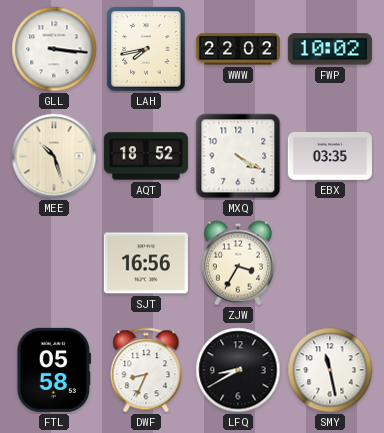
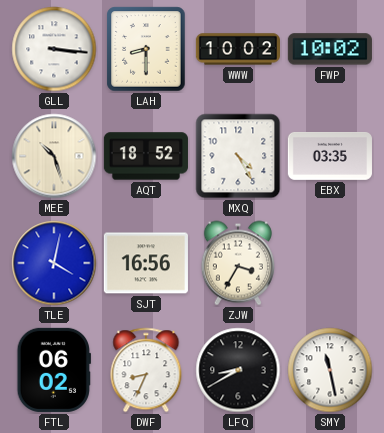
LAH: 7:43 -> 8:30
WWW: 22:02 -> 10:02
MXQ: 4:20 -> 4:25
TLE: none -> 4:02
FTL: 05:58 -> 06:02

## WHAT YOU SHOULD DO
Reproduce every line of the listing above without changes, leaving out the pictures.

## SOLVED EXERCISE
LAH: 7:43 -> 8:30
WWW: 22:02 -> 10:02
MXQ: 4:20 -> 4:25
TLE: none -> 4:02
FTL: 05:58 -> 06:02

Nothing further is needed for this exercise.